_Exercise details_.
Return each line in the data below that contains the string "kern".

Start Task material

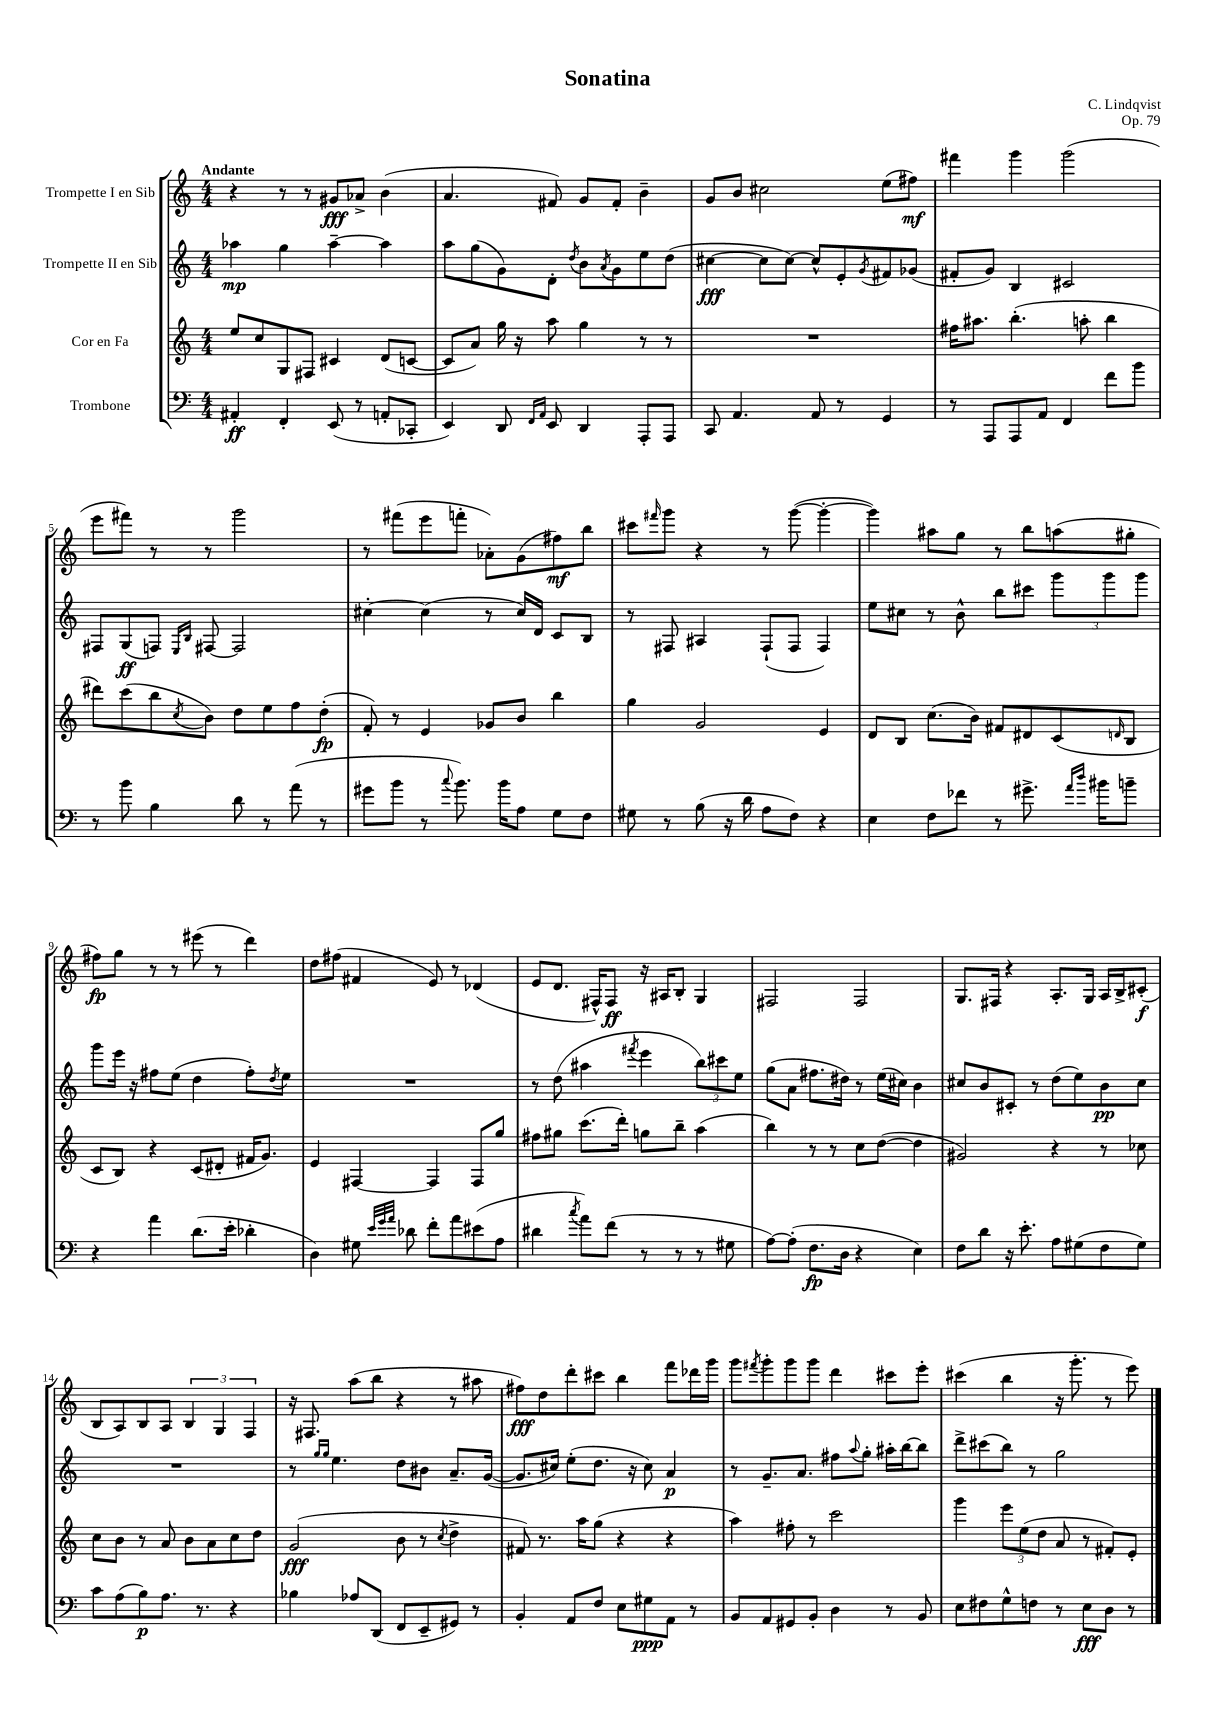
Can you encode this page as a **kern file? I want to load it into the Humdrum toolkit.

**kern	**dynam	**kern	**dynam	**kern	**dynam	**kern	**dynam
*part4	*part4	*part3	*part3	*part2	*part2	*part1	*part1
*staff4	*staff4	*staff3	*staff3	*staff2	*staff2	*staff1	*staff1
*I"Trombone	*	*I"Cor en Fa	*	*I"Trompette II en Sib	*	*I"Trompette I en Sib	*
*clefF4	*	*clefG2	*	*clefG2	*	*clefG2	*
*k[]	*	*k[]	*	*k[]	*	*k[]	*
*M4/4	*	*M4/4	*	*M4/4	*	*M4/4	*
=1	=1	=1	=1	=1	=1	=1	=1
!	!	!	!	!	!	!LO:TX:a:B:t=Andante	!
4AA#X'/	ff	8ee/L	.	4aa-X\	mp	4r	.
.	.	8cc/	.	.	.	.	.
4FF'/	.	8G/	.	4gg\	.	8r	.
.	.	8F#X/J	.	.	.	8r	.
(8EE/	.	4c#X/	.	[4aa-~\	.	8g#X/L	fff
8r	.	.	.	.	.	8a-X^/J	.
8AAn'/L	.	(8d/L	.	4aa-\]	.	(4b\	.
8CC-X'/J	.	[8cn/J	.	.	.	.	.
=2	=2	=2	=2	=2	=2	=2	=2
4EE/)	.	8c/L]	.	8aa\L	.	4.a/	.
.	.	8a/J)	.	(8gg\	.	.	.
8DD/	.	16gg\	.	8g\)	.	.	.
.	.	16r	.	.	.	.	.
16qqFF/LL	.	.	.	.	.	.	.
16qqAA/JJ	.	.	.	.	.	.	.
8EE/	.	8aa\	.	8d'\J	.	8f#X/)	.
.	.	.	.	8qdd/	.	.	.
4DD/	.	4gg\	.	8b\L	.	8g/L	.
.	.	.	.	8qa/	.	.	.
.	.	.	.	8g\	.	8f#'/J	.
8AAA'/L	.	8r	.	8ee\	.	4b~\	.
8AAA/J	.	8r	.	(8dd\J	.	.	.
=3	=3	=3	=3	=3	=3	=3	=3
8CC/	.	1r	.	[4cc#X\	fff	8g/L	.
4.AA/	.	.	.	.	.	8b/J	.
.	.	.	.	8cc#\L]	.	2cc#X\	.
.	.	.	.	[8cc#\J)	.	.	.
8AA/	.	.	.	8cc#^^/L]	.	.	.
8r	.	.	.	8e'/	.	.	.
.	.	.	.	8qg/	.	.	.
4GG/	.	.	.	8f#X/	.	(8ee\L	.
.	.	.	.	(8g-X/J	.	8ff#X\J)	mf
=4	=4	=4	=4	=4	=4	=4	=4
8r	.	16ff#X\KL	.	8f#X'/L	.	4fff#X\	.
.	.	8.aa#X\J	.	.	.	.	.
8AAA/L	.	.	.	8g/J)	.	.	.
8AAA/	.	(4.bb'\	.	4B/	.	4ggg\	.
8AA/J	.	.	.	.	.	.	.
4FF/	.	.	.	2c#X/	.	(2ggg\	.
.	.	8aan'\	.	.	.	.	.
8f\L	.	4bb\	.	.	.	.	.
8b\J	.	.	.	.	.	.	.
!!LO:LB:g=z
=5	=5	=5	=5	=5	=5	=5	=5
8r	.	8ddd#X\L)	.	8F#X/L	.	8eee\L	.
8b\	.	(8ccc\	.	(8G/	ff	8fff#X\J)	.
4B\	.	8bb\	.	8Fn/J)	.	8r	.
.	.	.	.	16qqE/LL	.	.	.
.	.	8qcc/	.	16qqB/JJ	.	.	.
.	.	8b\J)	.	[8F#X/	.	8r	.
8d\	.	8dd\L	.	2F#/]	.	2ggg\	.
8r	.	8ee\	.	.	.	.	.
(8a\	.	8ff\	.	.	.	.	.
8r	.	(8dd'\J	fp	.	.	.	.
=6	=6	=6	=6	=6	=6	=6	=6
8g#X\L	.	8f'/)	.	[4cc#X'\	.	8r	.
8b\J	.	8r	.	.	.	(8fff#X\L	.
8r	.	4e/	.	(4cc#\]	.	8eee\	.
8qqcc/	.	.	.	.	.	.	.
8.b\)	.	.	.	.	.	8fffn'\J	.
.	.	8g-X/L	.	8r	.	8a-X'\L)	.
16b\KL	.	.	.	.	.	.	.
8A\J	.	8b/J	.	16cc#/LL)	.	(8g\	.
.	.	.	.	16d/JJ	.	.	.
8G\L	.	4bb\	.	8c/L	.	8ff#X\)	mf
8F\J	.	.	.	8B/J	.	8bb\J	.
=7	=7	=7	=7	=7	=7	=7	=7
8G#X\	.	4gg\	.	8r	.	8ccc#X\L	.
.	.	.	.	.	.	16qqfff#X/	.
8r	.	.	.	8F#X/	.	8ggg\J	.
(8B\	.	2g/	.	4A#X/	.	4r	.
16r	.	.	.	.	.	.	.
16d\	.	.	.	.	.	.	.
8A\L	.	.	.	(8F#`/L	.	8r	.
8F\J)	.	.	.	8F#/J	.	([8ggg\	.
4r	.	4e/	.	4F#/)	.	4ggg'\_	.
=8	=8	=8	=8	=8	=8	=8	=8
4E\	.	8d/L	.	8ee\L	.	4ggg\])	.
.	.	8B/J	.	8cc#X\J	.	.	.
8F\L	.	(8.cc\L	.	8r	.	8aa#X\L	.
8f-X\J	.	.	.	8b^^\	.	8gg\J	.
.	.	16b\Jk)	.	.	.	.	.
8r	.	8f#X/L	.	8bb\L	.	8r	.
8.g#X^\	.	8d#X/	.	8ccc#X\J	.	8bb\L	.
.	.	(8c/	.	12ggg\L	.	(8aan\	.
16qqa/LL	.	.	.	.	.	.	.
16qqdd/JJ	.	.	.	.	.	.	.
16b#X\KL	.	.	.	.	.	.	.
.	.	.	.	12ggg\	.	.	.
.	.	16qqdn/	.	.	.	.	.
8bn~\J	.	8B/J	.	.	.	8gg#X'\J	.
.	.	.	.	12ggg\J	.	.	.
!!LO:LB:g=z
=9	=9	=9	=9	=9	=9	=9	=9
4r	.	8c/L	.	8ggg\L	.	8ff#X\L)	fp
.	.	8B/J)	.	16eee\Jk	.	8gg\J	.
.	.	.	.	16r	.	.	.
4a\	.	4r	.	8ff#X\L	.	8r	.
.	.	.	.	(8ee\J	.	8r	.
(8.d\L	.	(8c/L	.	4dd\	.	(8eee#X\	.
.	.	8d#X'/J	.	.	.	8r	.
16e'\Jk	.	.	.	.	.	.	.
4d-X'\	.	16f#X/KL	.	8ff#'\L)	.	4ddd\)	.
.	.	8.g/J)	.	.	.	.	.
.	.	.	.	8qdd/	.	.	.
.	.	.	.	8ee\J	.	.	.
=10	=10	=10	=10	=10	=10	=10	=10
4D\)	.	4e/	.	1r	.	8dd\L	.
.	.	.	.	.	.	(8ff#X\J	.
8G#X\	.	[4F#X/	.	.	.	4f#X/	.
32qqe/LLL	.	.	.	.	.	.	.
32qqg/	.	.	.	.	.	.	.
32qqa/JJJ	.	.	.	.	.	.	.
8d-X\	.	.	.	.	.	.	.
8f'\L	.	4F#/]	.	.	.	8e/)	.
8a\	.	.	.	.	.	8r	.
(8e#X\	.	8F#/L	.	.	.	(4d-X/	.
8A\J	.	8gg/J	.	.	.	.	.
=11	=11	=11	=11	=11	=11	=11	=11
4d#X\	.	8ff#X\L	.	8r	.	8e/L	.
.	.	8gg#X\J	.	(8dd\	.	8.d/J	.
8qcc/	.	.	.	.	.	.	.
8a\L)	.	(8.ccc\L	.	4aa#X\	.	.	.
.	.	.	.	.	.	16F#X^^/KL)	.
(8f\J	.	.	.	.	.	8F#/J	ff
.	.	16ddd'\Jk)	.	.	.	.	.
.	.	.	.	8qfff#X/	.	.	.
8r	.	8ggn\L	.	4eee\	.	16r	.
.	.	.	.	.	.	16A#X/KL	.
8r	.	8bb~\J	.	.	.	8B'/J	.
8r	.	(4aa\	.	12bb\L)	.	4G/	.
.	.	.	.	12ccc#X\	.	.	.
8G#X\	.	.	.	.	.	.	.
.	.	.	.	12ee\J	.	.	.
=12	=12	=12	=12	=12	=12	=12	=12
[8A\L)	.	4bb\)	.	(8gg\L	.	2F#X/	.
(8A'\J]	.	.	.	8a\J	.	.	.
8.F\L	fp	8r	.	8.ff#X\L	.	.	.
.	.	8r	.	.	.	.	.
16D\Jk	.	.	.	16dd#X\Jk)	.	.	.
4r	.	8cc\L	.	8r	.	2F#/	.
.	.	([8dd\J	.	(16ee\LL	.	.	.
.	.	.	.	16cc#X\JJ)	.	.	.
4E\)	.	4dd\]	.	4b\	.	.	.
=13	=13	=13	=13	=13	=13	=13	=13
8F\L	.	2g#X/)	.	8cc#X/L	.	8.G/L	.
8d\J	.	.	.	8b/	.	.	.
.	.	.	.	.	.	16F#X/Jk	.
16r	.	.	.	8c#X'/J	.	4r	.
8.e'\	.	.	.	.	.	.	.
.	.	.	.	8r	.	.	.
8A\L	.	4r	.	(8dd\L	.	8.A'/L	.
(8G#X\	.	.	.	8ee\)	.	.	.
.	.	.	.	.	.	16G/Jk	.
8F\	.	8r	.	8b\	pp	16A/LL	.
.	.	.	.	.	.	16B^/J	.
8G#\J)	.	8cc-X\	.	8cc#\J	.	(8c#X'/J	f
!!LO:LB:g=z
=14	=14	=14	=14	=14	=14	=14	=14
8c\L	.	8cc\L	.	1r	.	8B/L	.
(8A\	.	8b\J	.	.	.	8A/)	.
8B\)	p	8r	.	.	.	8B/	.
8.A\J	.	8a/	.	.	.	8A/J	.
.	.	8b\L	.	.	.	6B/	.
8.r	.	.	.	.	.	.	.
.	.	8a\	.	.	.	.	.
.	.	.	.	.	.	6G/	.
4r	.	8cc\	.	.	.	.	.
.	.	.	.	.	.	6F/	.
.	.	8dd\J	.	.	.	.	.
=15	=15	=15	=15	=15	=15	=15	=15
4B-X\	.	(2g/	fff	8r	.	16r	.
.	.	.	.	.	.	8.F#X/	.
.	.	.	.	16qqgg/LL	.	.	.
.	.	.	.	16qqgg/JJ	.	.	.
.	.	.	.	4.ee\	.	.	.
8A-X/L	.	.	.	.	.	(8aa\L	.
(8DD/J	.	.	.	.	.	8bb\J	.
8FF/L	.	8b\	.	8dd\L	.	4r	.
8EE~/	.	8r	.	8b#X\J	.	.	.
.	.	8qcc/	.	.	.	.	.
8GG#X/J)	.	4dd^\	.	8.a~/L	.	8r	.
8r	.	.	.	.	.	8aa#X\	.
.	.	.	.	([16g/Jk	.	.	.
=16	=16	=16	=16	=16	=16	=16	=16
4BB'/	.	8f#X/)	.	8.g/L]	.	8ff#X\L)	fff
.	.	8.r	.	.	.	8dd\	.
.	.	.	.	16cc#X/Jk)	.	.	.
8AA/L	.	.	.	(8ee'\L	.	8ddd'\	.
.	.	16aa\KL	.	.	.	.	.
8F/J	.	(8gg\J	.	8.dd\J	.	8ccc#X\J	.
8E\L	.	4r	.	.	.	4bb\	.
.	.	.	.	16r	.	.	.
8G#X\	ppp	.	.	8cc#\)	.	.	.
8AA\J	.	4r	.	4a/	p	8fff\L	.
8r	.	.	.	.	.	16ddd-X\L	.
.	.	.	.	.	.	16ggg\JJ	.
=17	=17	=17	=17	=17	=17	=17	=17
8BB/L	.	4aa\)	.	8r	.	8ggg\L	.
.	.	.	.	.	.	8qfff#X/	.
8AA/	.	.	.	8.g~/L	.	8ggg'\	.
8GG#X/	.	8ff#X'\	.	.	.	8ggg\	.
.	.	.	.	8.a/J	.	.	.
8BB'/J	.	8r	.	.	.	8ggg\J	.
4D\	.	2ccc\	.	8ff#X\L	.	4ddd\	.
.	.	.	.	8qqaa/	.	.	.
.	.	.	.	8gg'\J	.	.	.
8r	.	.	.	16aa#X'\LL	.	8ccc#X\L	.
.	.	.	.	[16bb\J	.	.	.
8BB/	.	.	.	8bb\J]	.	8eee'\J	.
=18	=18	=18	=18	=18	=18	=18	=18
8E\L	.	4ggg\	.	8ddd^\L	.	(4ccc#X\	.
8F#X\	.	.	.	(8ccc#X\	.	.	.
8G^^\	.	12eee\L	.	8bb\J)	.	4bb\	.
.	.	(12ee\	.	.	.	.	.
8Fn\J	.	.	.	8r	.	.	.
.	.	12dd\J	.	.	.	.	.
8r	.	8a/	.	2gg\	.	16r	.
.	.	.	.	.	.	8.ggg'\	.
8E\L	fff	8r	.	.	.	.	.
8D\J	.	8f#X'/L)	.	.	.	8r	.
8r	.	8e'/J	.	.	.	8eee\)	.
==	==	==	==	==	==	==	==
*-	*-	*-	*-	*-	*-	*-	*-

End Task material

_Answer_.
Can you encode this page as a **kern file? I want to load it into the Humdrum toolkit.
**kern	**dynam	**kern	**dynam	**kern	**dynam	**kern	**dynam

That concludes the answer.